Beginning with the line that contains "none -> brown 1x1 brick [511,59,552,118]" and ending with the line that contains "green 1x1 round", reproduce the lines of the entries below exactly, omitting pictures.

═══

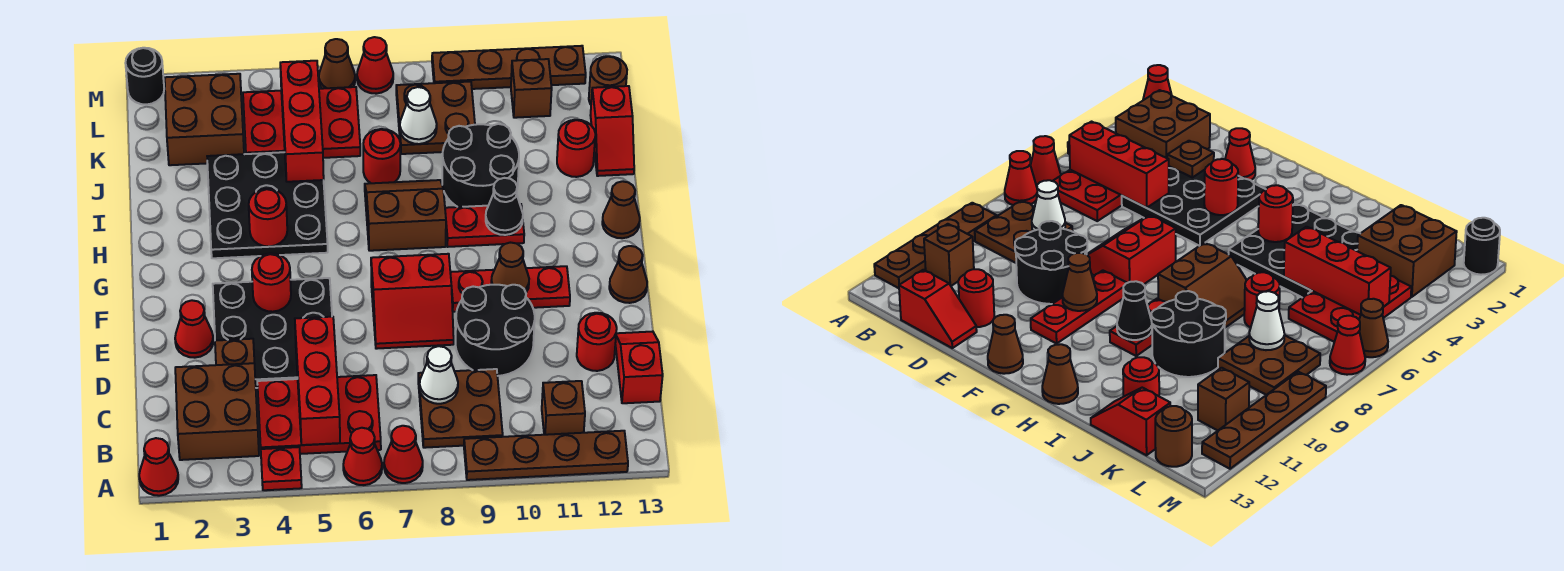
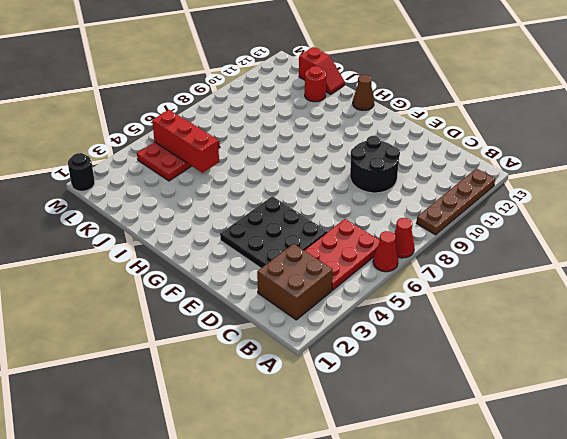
none -> red 1x1 cone [139,438,178,496]
none -> red 1x1 plate [261,447,302,490]
none -> brown 2x2 plate [418,369,503,448]
none -> brown 1x1 brick [542,381,585,435]

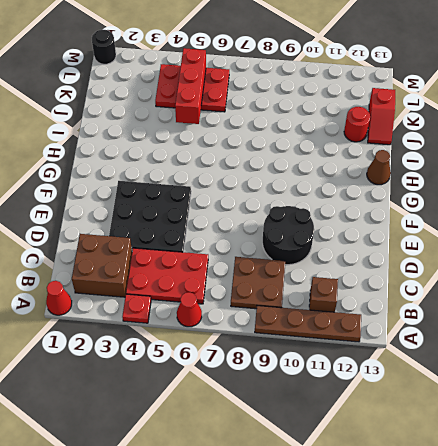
none -> red 1x1 cone [384,426,423,483]
none -> red 1x2 slope [615,332,663,403]
none -> red 1x1 round brick [577,313,617,371]
none -> red 1x1 cone [175,300,213,358]

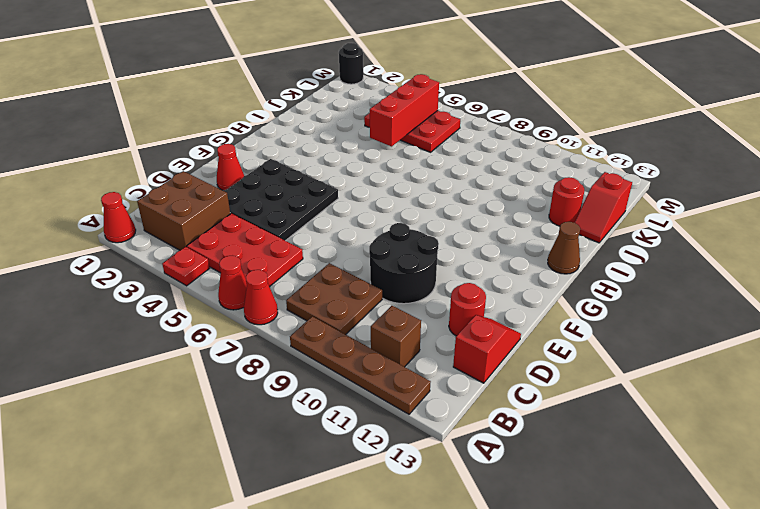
none -> red 2x2 slope [371,254,454,349]
none -> red 1x3 plate [450,266,570,312]
none -> brown 1x1 cone [609,246,647,303]
none -> black 3x3 plate [207,152,328,258]

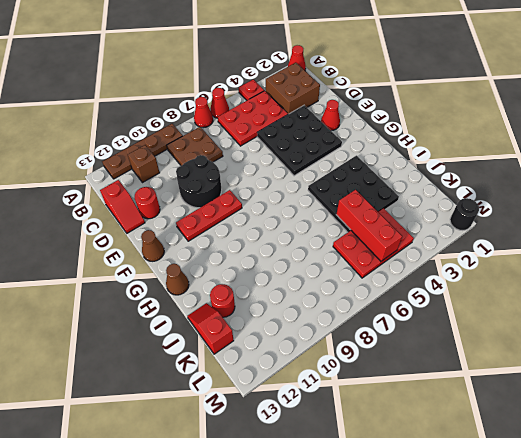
none -> red 2x2 slope [371,254,454,349]
none -> brown 2x2 slope [365,180,446,251]
none -> red 1x2 plate [445,204,524,247]
none -> black 2x2 round brick [442,124,519,207]

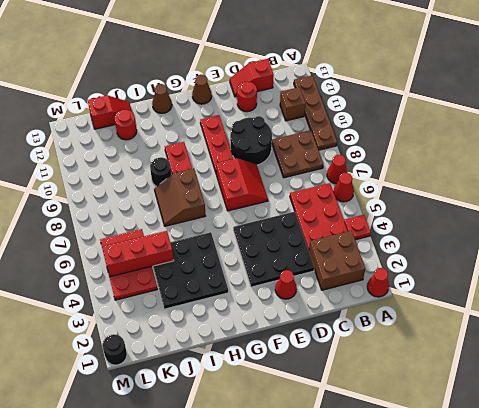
black 1x1 round brick [150,157,171,187] -> black 2x2 round brick [442,124,519,207]
none -> red 1x1 round brick [363,129,400,183]
none -> brown 2x2 brick [165,74,244,165]
none -> brown 2x2 plate [396,82,475,154]
none -> brown 1x1 brick [511,59,552,118]

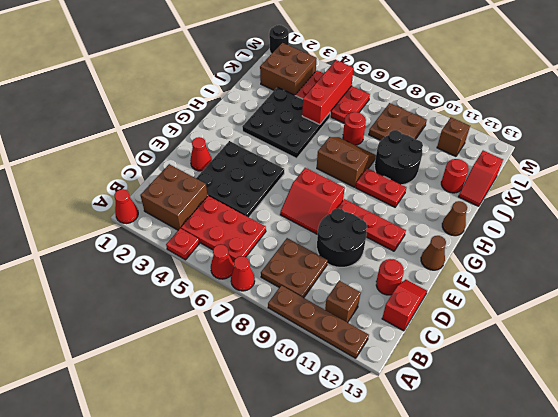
none -> brown 1x1 round brick [589,56,627,104]
none -> brown 1x1 cone [319,39,355,89]
none -> red 1x1 cone [357,37,393,94]
none -> brown 1x4 plate [432,46,586,89]

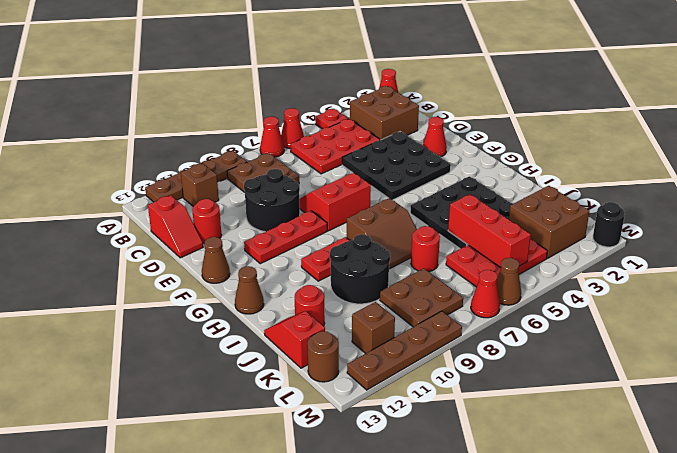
none -> red 1x3 brick [295,317,340,445]
none -> white 1x1 cone [420,346,458,404]
none -> brown 1x1 plate [215,339,254,365]
none -> red 1x1 round brick [252,253,291,312]

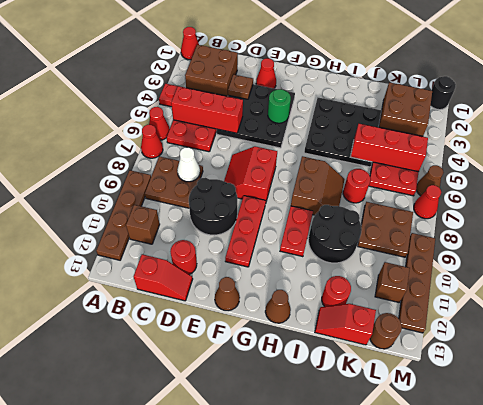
green 1x1 round brick [268,89,291,123] -> red 1x1 round brick [252,253,291,312]
none -> brown 1x1 cone [491,243,529,292]
none -> red 1x1 round brick [249,189,287,247]
none -> black 1x1 cone [486,178,523,235]
none -> white 1x1 cone [400,87,437,144]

═══

RESPONSE TO THE TASK:
none -> brown 1x1 brick [511,59,552,118]

none -> brown 1x1 round brick [589,56,627,104]
none -> brown 1x1 cone [319,39,355,89]
none -> red 1x1 cone [357,37,393,94]
none -> brown 1x4 plate [432,46,586,89]

none -> red 1x3 brick [295,317,340,445]
none -> white 1x1 cone [420,346,458,404]
none -> brown 1x1 plate [215,339,254,365]
none -> red 1x1 round brick [252,253,291,312]

green 1x1 round brick [268,89,291,123] -> red 1x1 round brick [252,253,291,312]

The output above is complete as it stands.